Restate, in full and unchanged, the entries that follow, but not their pictures.

╭──

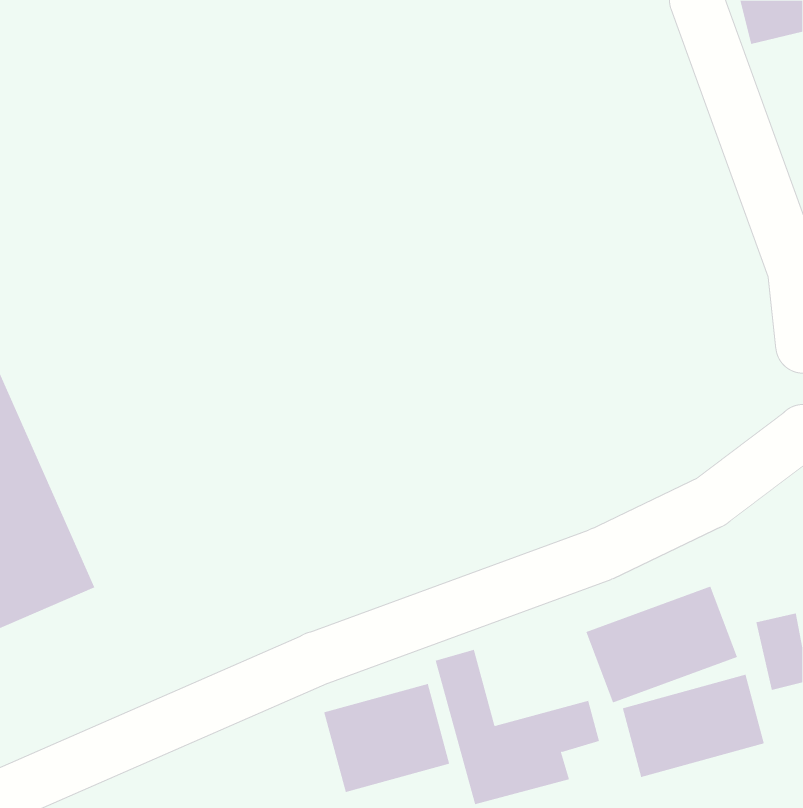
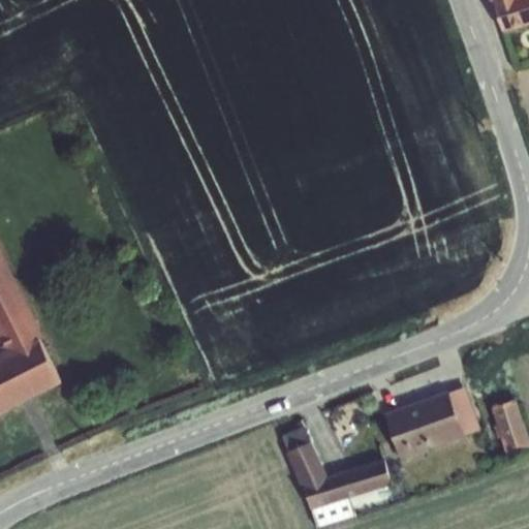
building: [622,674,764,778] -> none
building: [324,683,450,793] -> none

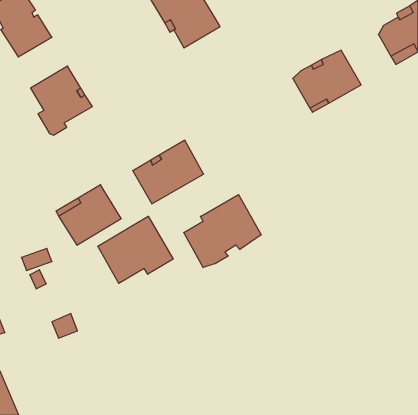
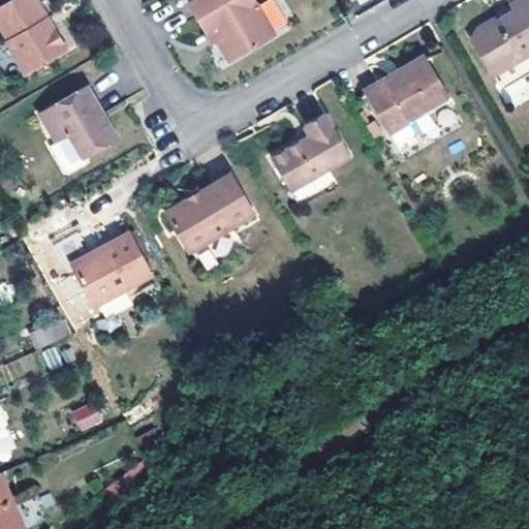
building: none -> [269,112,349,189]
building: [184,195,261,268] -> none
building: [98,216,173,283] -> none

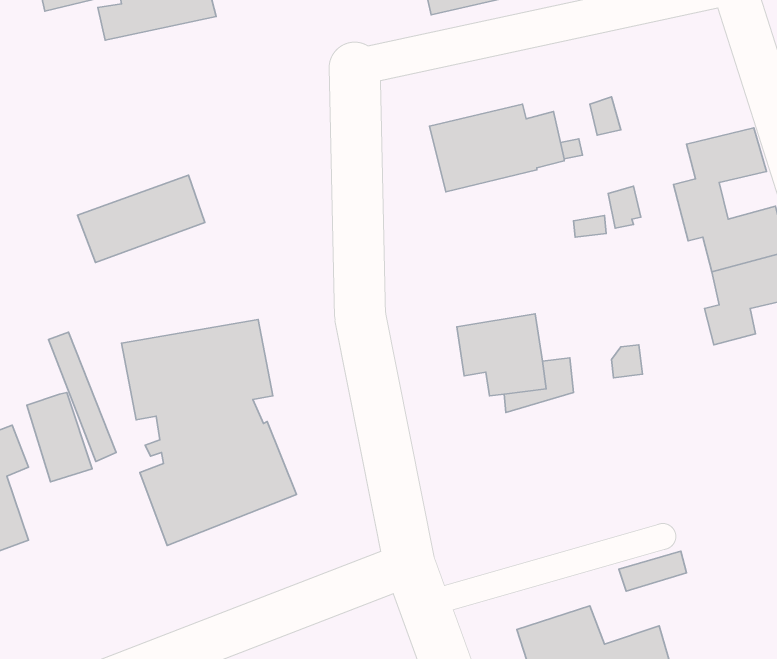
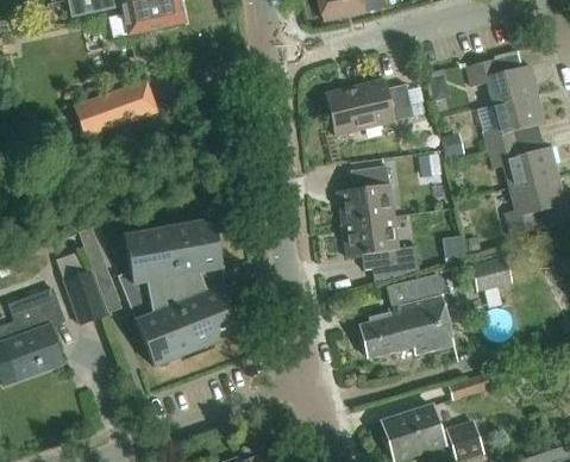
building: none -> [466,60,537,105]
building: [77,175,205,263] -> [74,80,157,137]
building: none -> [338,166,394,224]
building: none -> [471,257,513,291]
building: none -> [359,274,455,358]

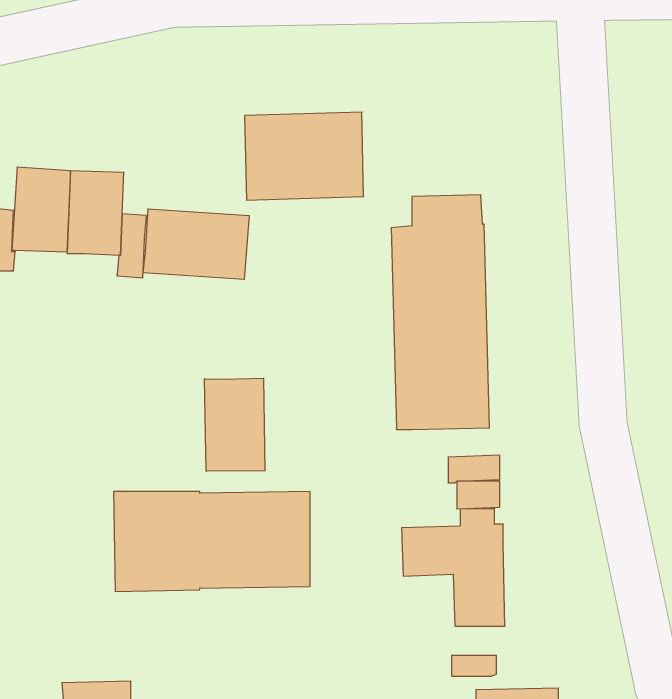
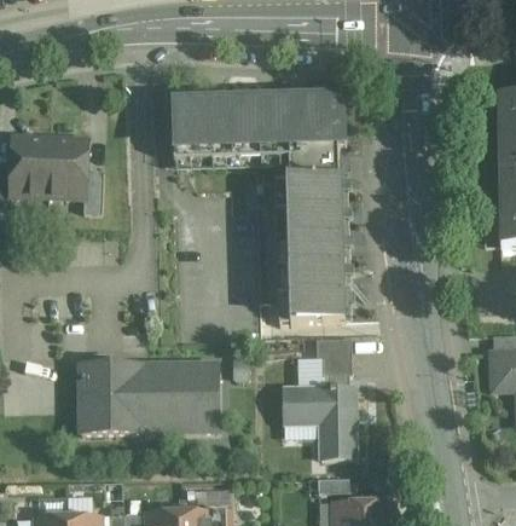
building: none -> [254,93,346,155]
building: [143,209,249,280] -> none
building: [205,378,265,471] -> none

╰──

## Exercise result
building: [622,674,764,778] -> none
building: [324,683,450,793] -> none

building: none -> [269,112,349,189]
building: [184,195,261,268] -> none
building: [98,216,173,283] -> none

building: none -> [466,60,537,105]
building: [77,175,205,263] -> [74,80,157,137]
building: none -> [338,166,394,224]
building: none -> [471,257,513,291]
building: none -> [359,274,455,358]

building: none -> [254,93,346,155]
building: [143,209,249,280] -> none
building: [205,378,265,471] -> none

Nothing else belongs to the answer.